*Dataset*.
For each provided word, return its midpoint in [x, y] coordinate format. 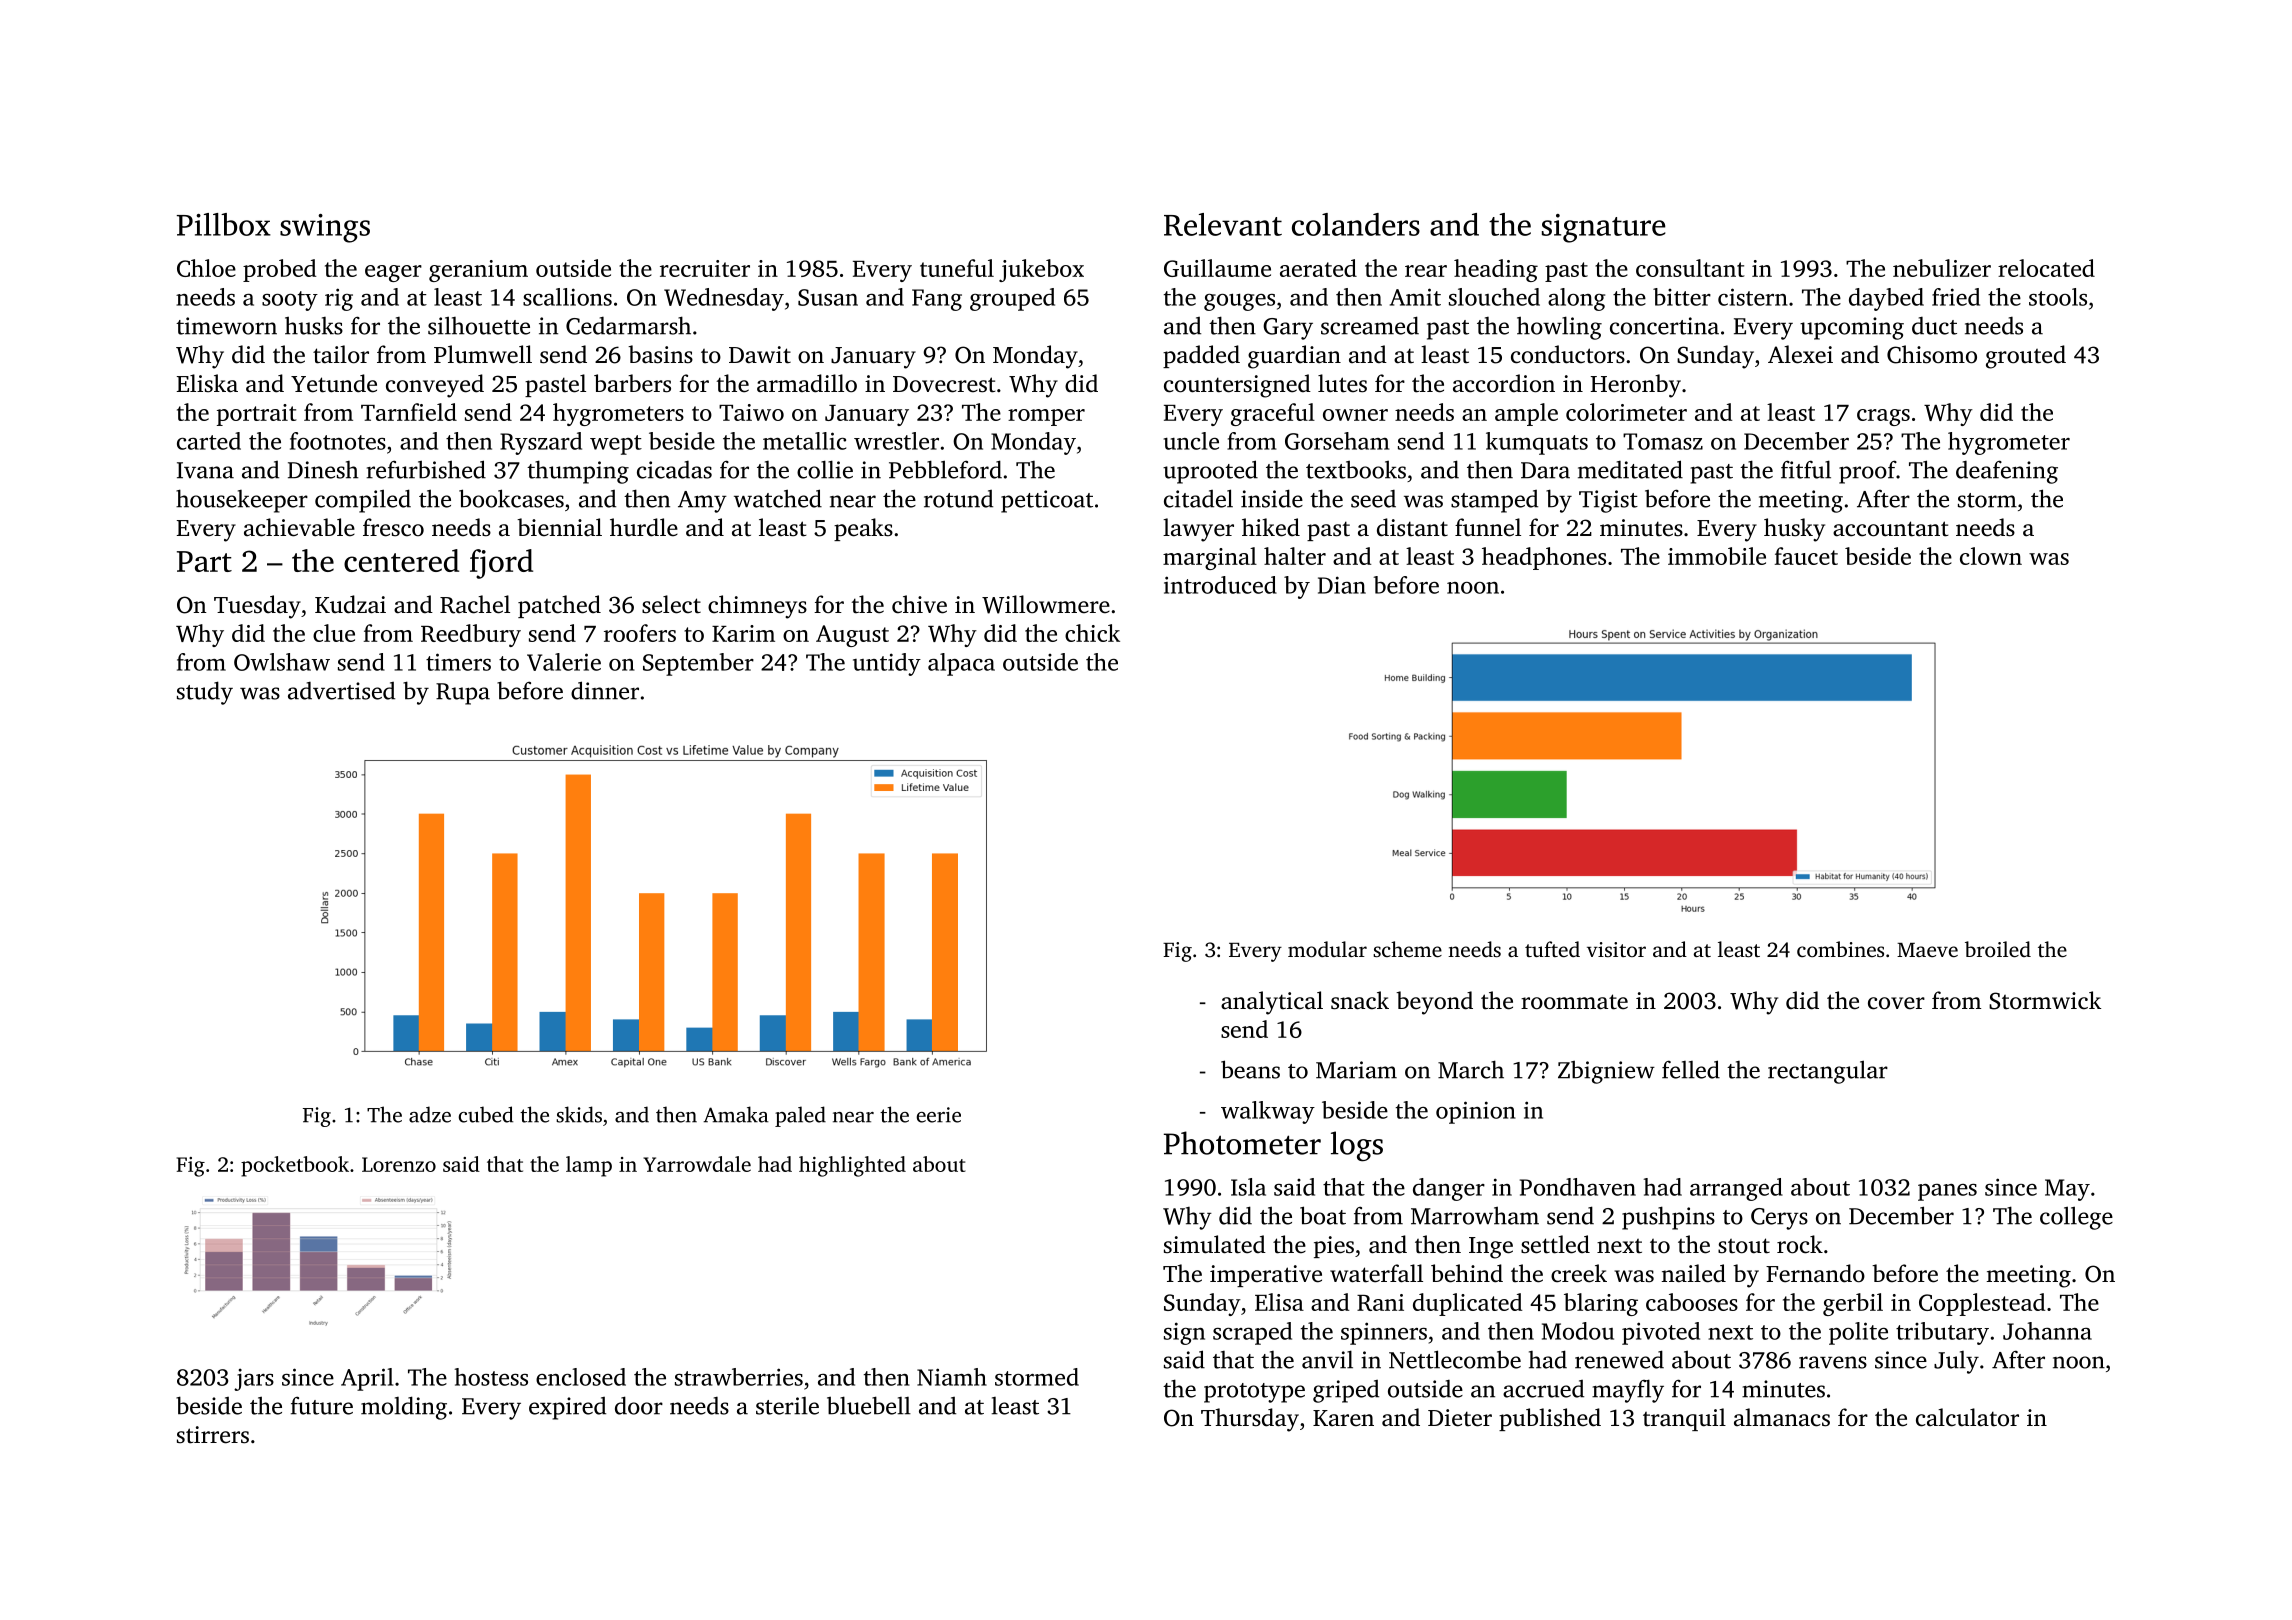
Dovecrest [944, 384]
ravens [1833, 1362]
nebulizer [1942, 268]
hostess [491, 1377]
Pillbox [224, 224]
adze [430, 1114]
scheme [1407, 949]
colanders [1356, 224]
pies [1334, 1247]
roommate [1574, 1002]
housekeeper [242, 501]
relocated [2046, 268]
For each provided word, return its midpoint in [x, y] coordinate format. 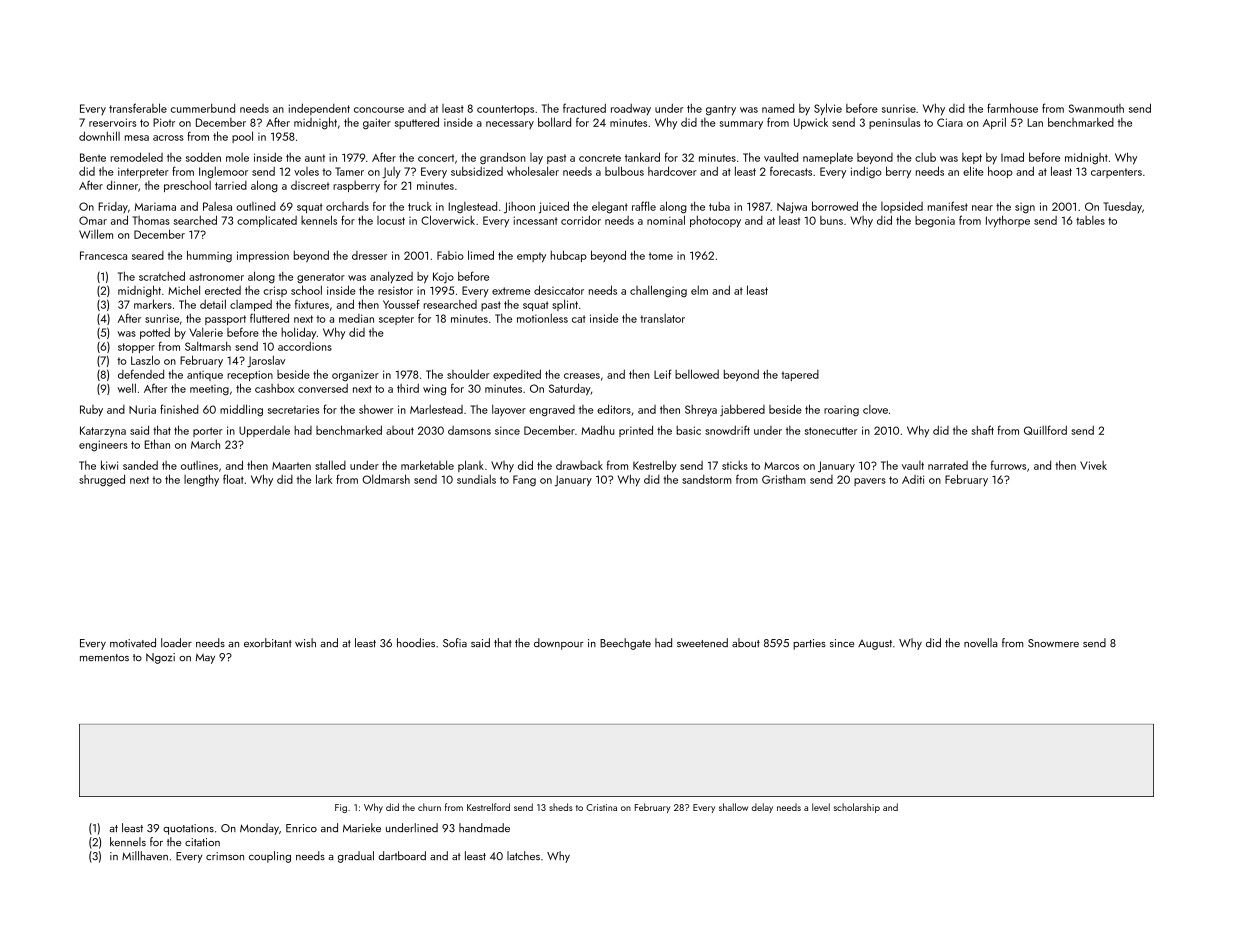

*Instruction*. Could you reproduce the whole listing, requests and all, with every coordinate in the answers shifted by adding 89 to it? Leave the pictures out.

*Answer to this task*.
For each provided word, return its midpoint in [x, y] coordinate format. 
Dovecrest [1033, 473]
ravens [1922, 1451]
nebulizer [2031, 357]
hostess [580, 1466]
Pillbox [313, 313]
adze [519, 1203]
scheme [1496, 1038]
colanders [1445, 313]
pies [1423, 1336]
roommate [1663, 1091]
housekeeper [331, 590]
relocated [2135, 357]
For each provided word, return its midpoint in [x, y] coordinate format. 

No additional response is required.